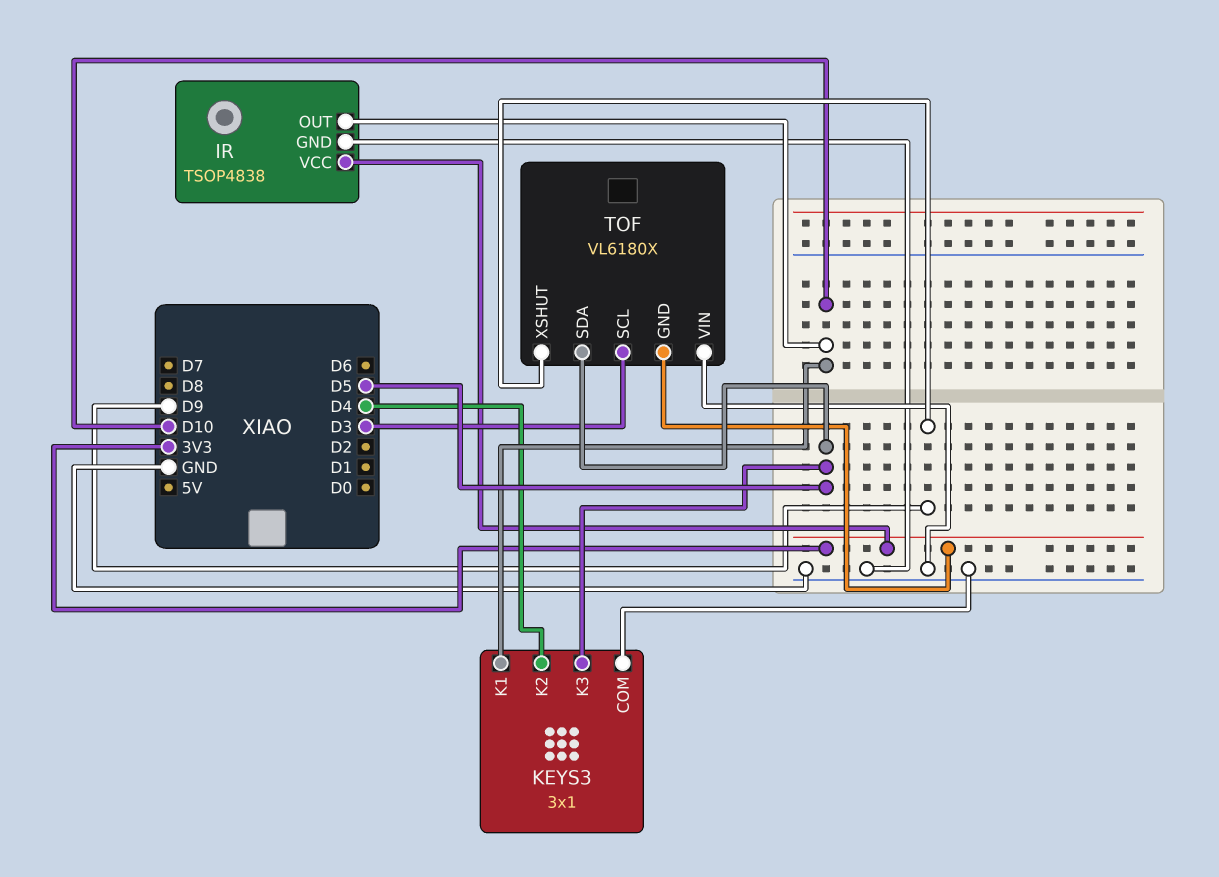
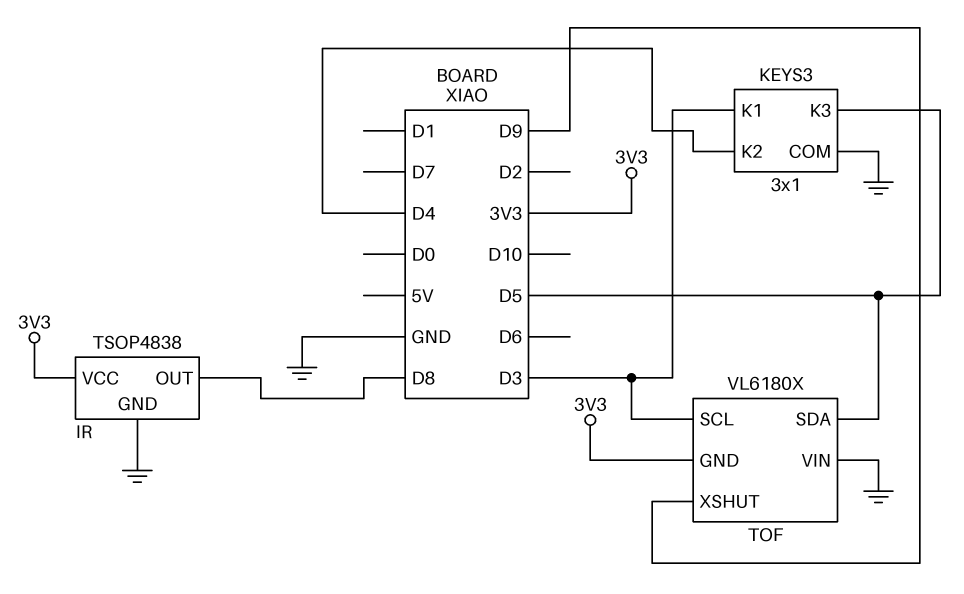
IR pin OUT: D10 -> D8
KEYS3 pin K1: D10 -> D3

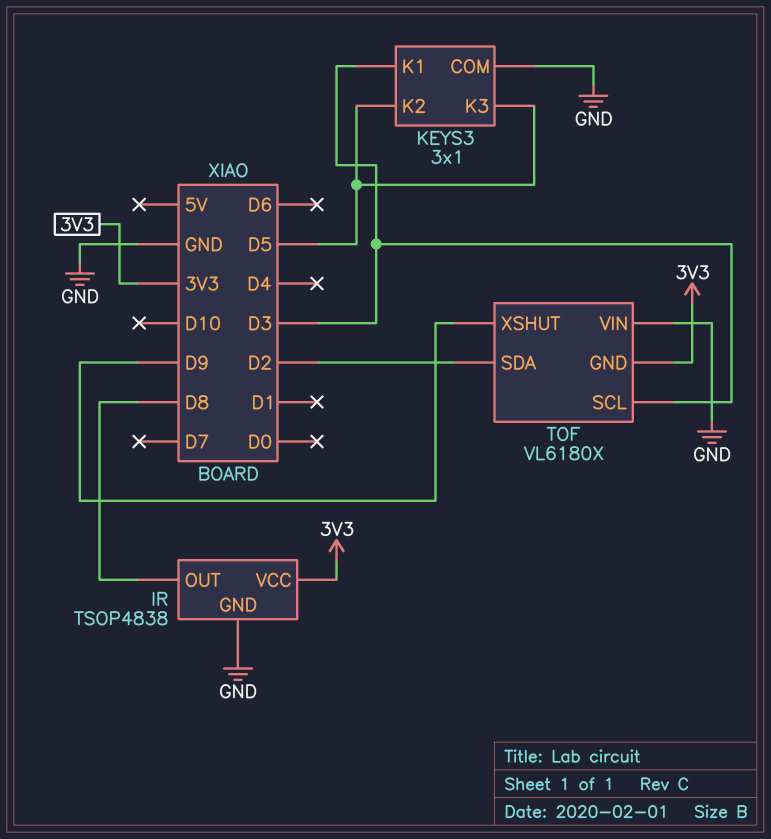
KEYS3 pin K2: D4 -> D5
TOF pin SDA: D5 -> D2

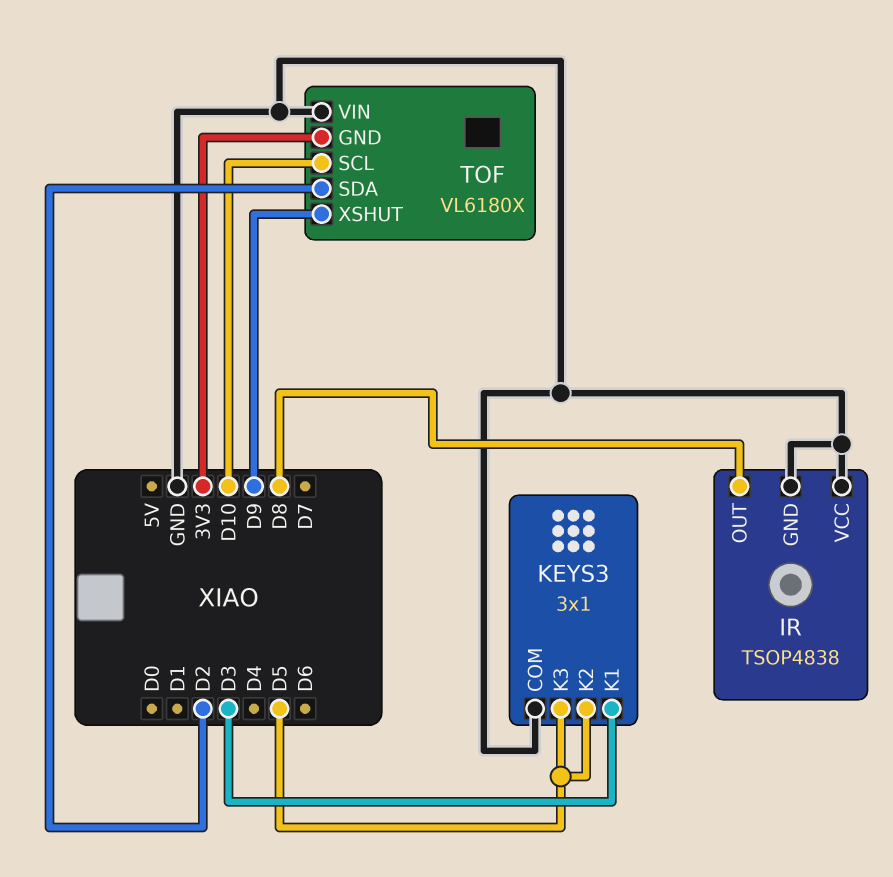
IR pin VCC: 3V3 -> GND
TOF pin SCL: D3 -> D10

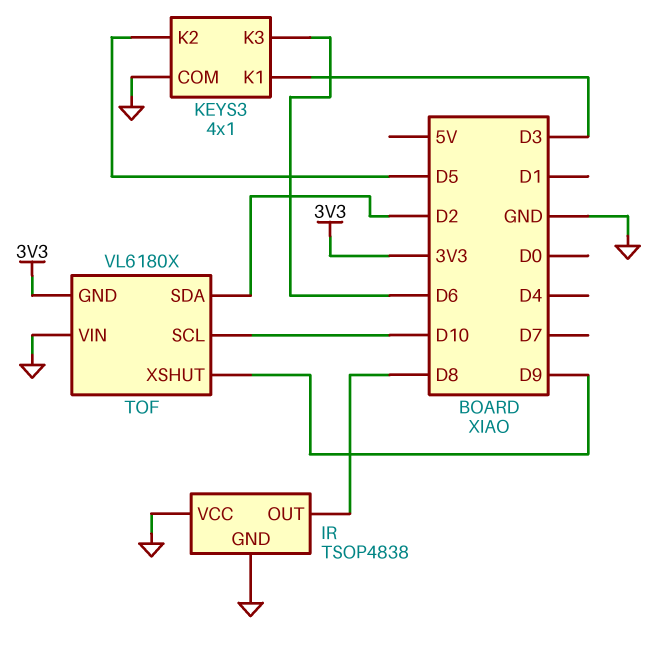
KEYS3: 3x1 -> 4x1
KEYS3 pin K3: D5 -> D6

···

REQUIRED ACTION » From the first line to the last, write out the data exactly, omitting any pictures.

EXERCISE OUTPUT »
IR pin OUT: D10 -> D8
KEYS3 pin K1: D10 -> D3

KEYS3 pin K2: D4 -> D5
TOF pin SDA: D5 -> D2

IR pin VCC: 3V3 -> GND
TOF pin SCL: D3 -> D10

KEYS3: 3x1 -> 4x1
KEYS3 pin K3: D5 -> D6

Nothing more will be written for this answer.